## Problem description
Your task is to output the listing word for word, with pictures excluded.

## Supplied material
-.-.-

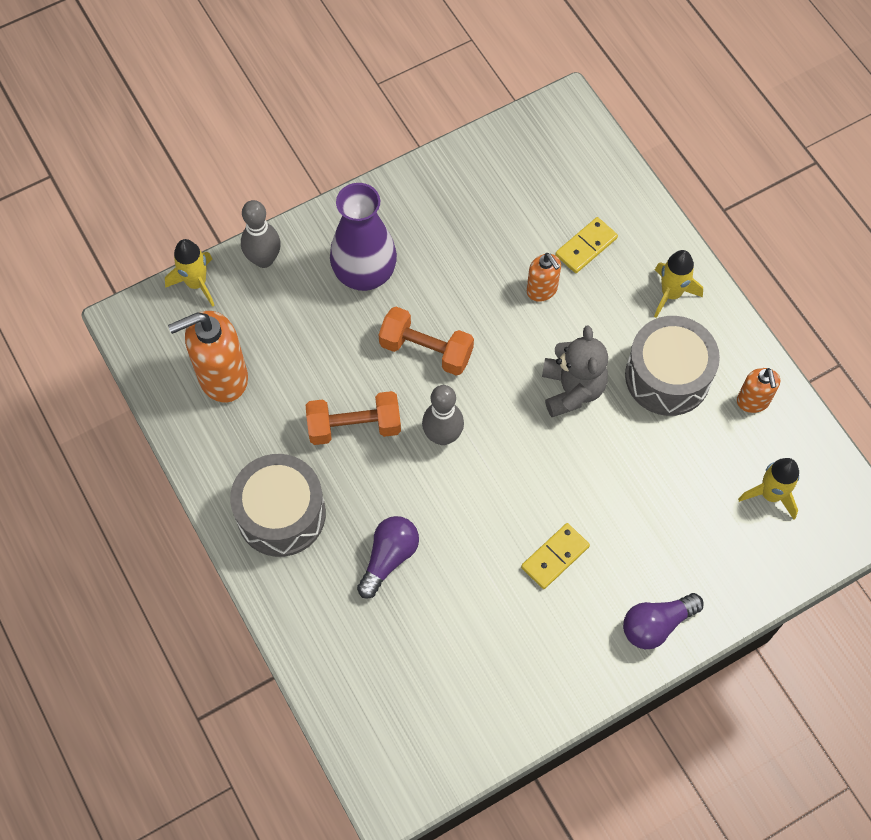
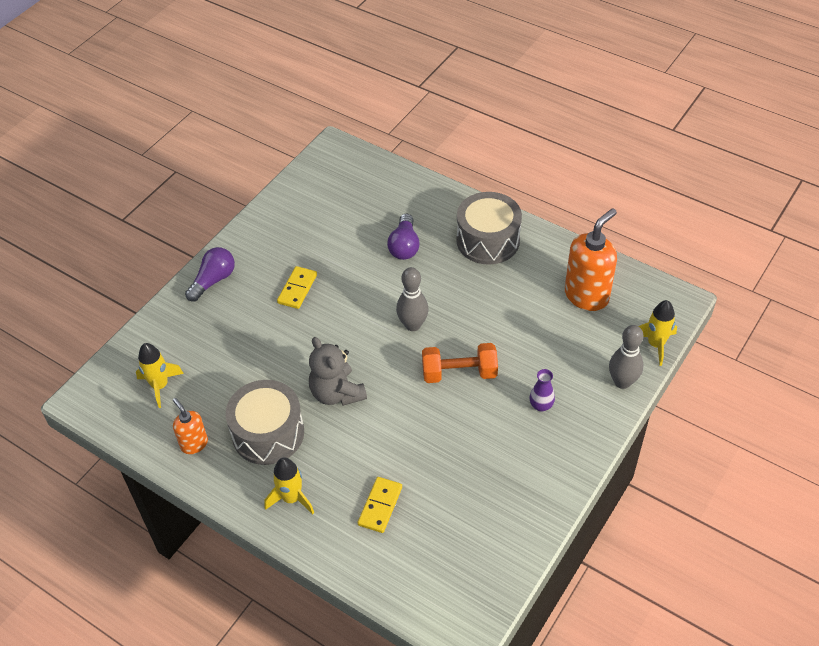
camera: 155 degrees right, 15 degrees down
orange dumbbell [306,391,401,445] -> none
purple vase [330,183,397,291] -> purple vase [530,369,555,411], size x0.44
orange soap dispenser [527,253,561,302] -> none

-.-.-

## Answer section
camera: 155 degrees right, 15 degrees down
orange dumbbell [306,391,401,445] -> none
purple vase [330,183,397,291] -> purple vase [530,369,555,411], size x0.44
orange soap dispenser [527,253,561,302] -> none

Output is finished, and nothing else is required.